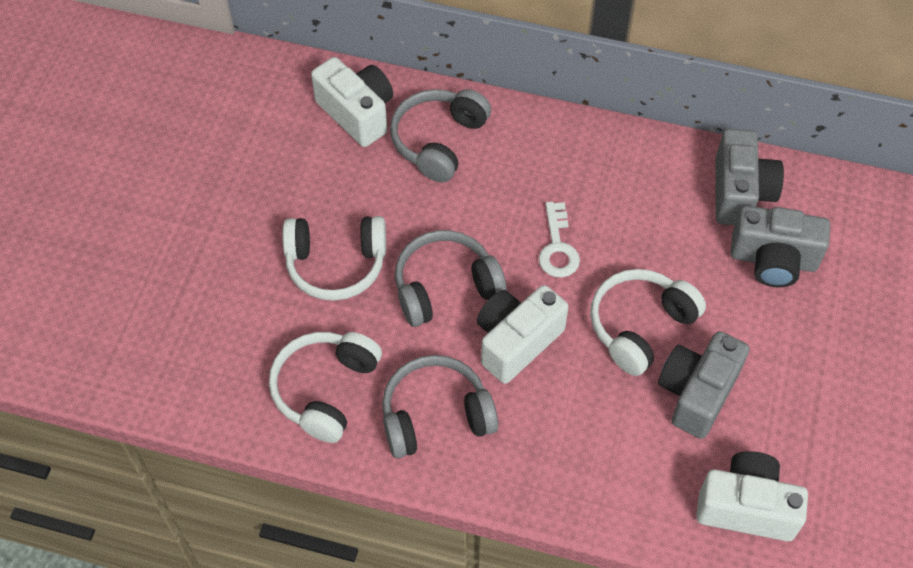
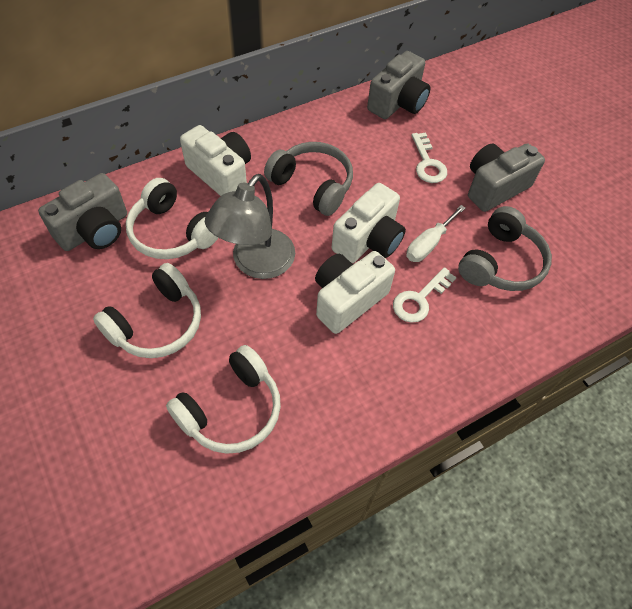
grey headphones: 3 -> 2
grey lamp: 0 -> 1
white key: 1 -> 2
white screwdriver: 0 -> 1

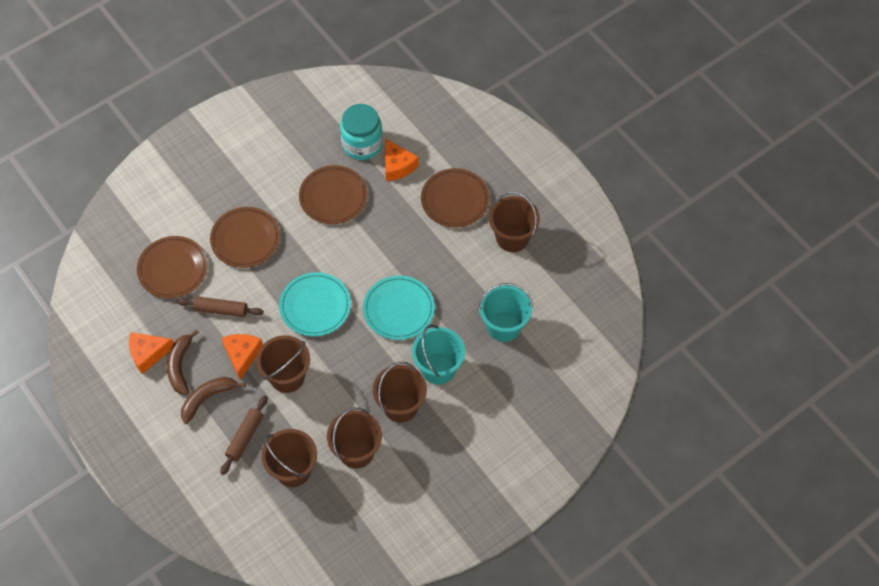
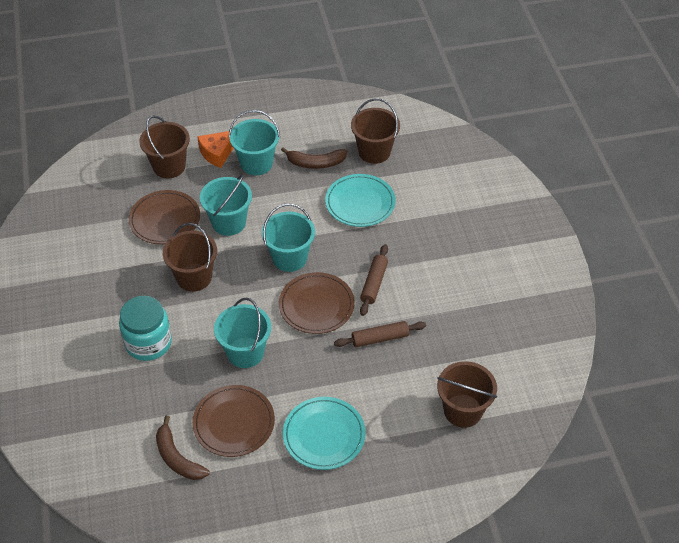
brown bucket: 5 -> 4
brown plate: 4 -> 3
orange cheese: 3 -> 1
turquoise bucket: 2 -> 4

---

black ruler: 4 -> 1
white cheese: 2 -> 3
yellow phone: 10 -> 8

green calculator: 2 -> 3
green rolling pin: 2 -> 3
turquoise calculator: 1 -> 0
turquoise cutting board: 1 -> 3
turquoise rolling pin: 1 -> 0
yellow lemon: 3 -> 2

**WHAT THIS TASK INVOLVES:** Wherever a line above contains the string "green", copy that line.

**TASK RESULT:**
green calculator: 2 -> 3
green rolling pin: 2 -> 3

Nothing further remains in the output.